Instructions for the task - Once the line containing "red candle: 1 -> 2" is located, output it and every line after it through the end of the records, exactly as written and nothing else.

Items listed in a dataset -
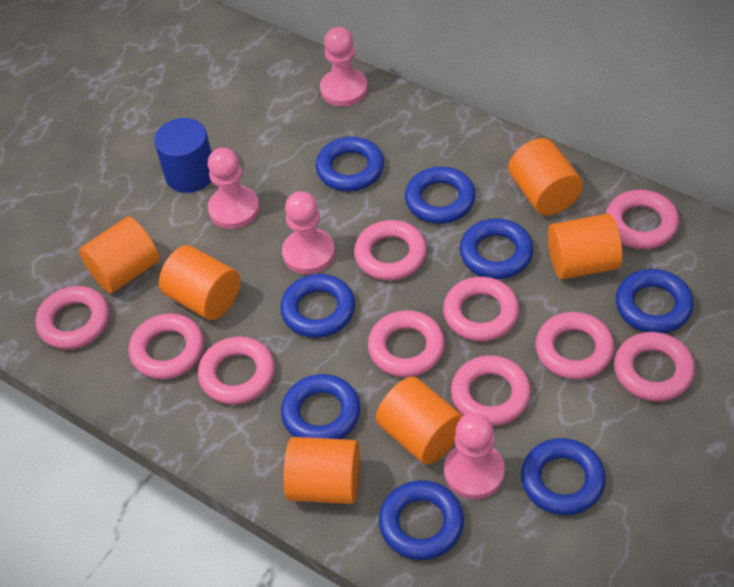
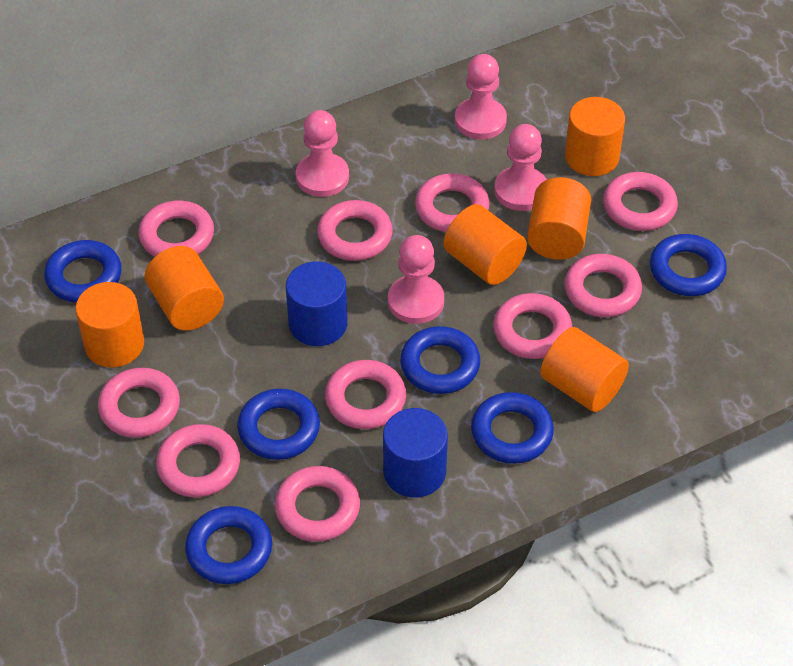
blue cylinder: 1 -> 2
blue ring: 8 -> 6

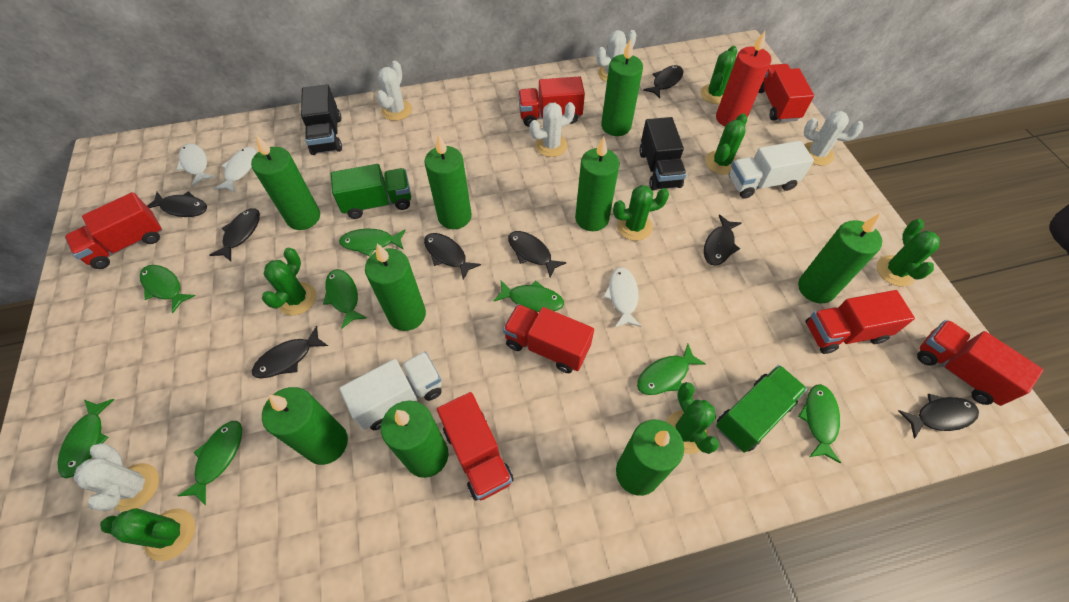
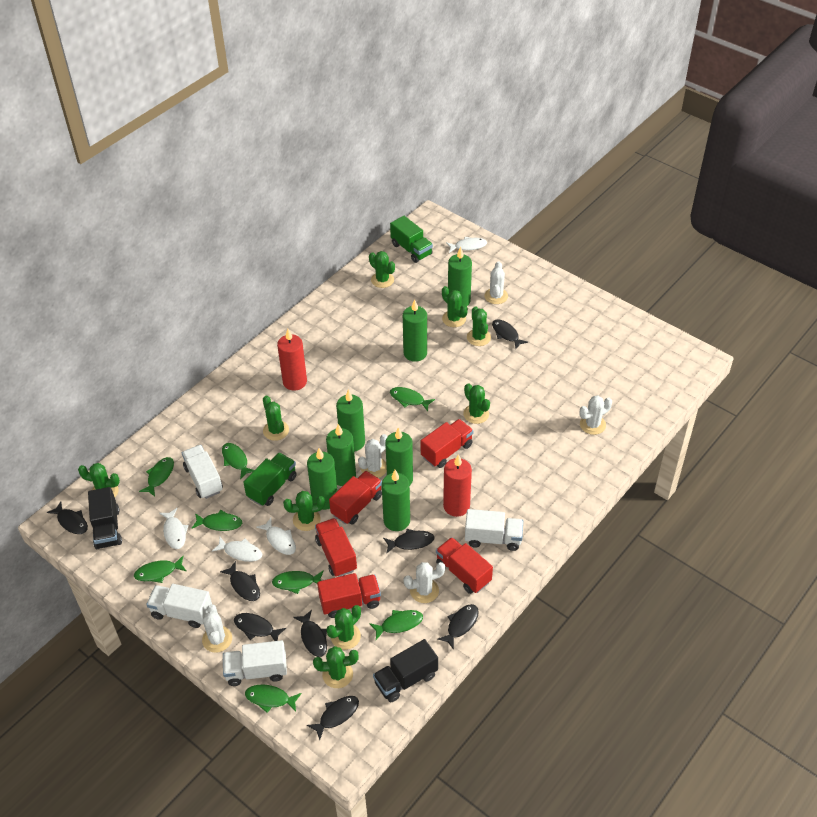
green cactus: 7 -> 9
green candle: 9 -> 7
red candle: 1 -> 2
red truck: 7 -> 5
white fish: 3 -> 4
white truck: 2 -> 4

Problem solution -
red candle: 1 -> 2
red truck: 7 -> 5
white fish: 3 -> 4
white truck: 2 -> 4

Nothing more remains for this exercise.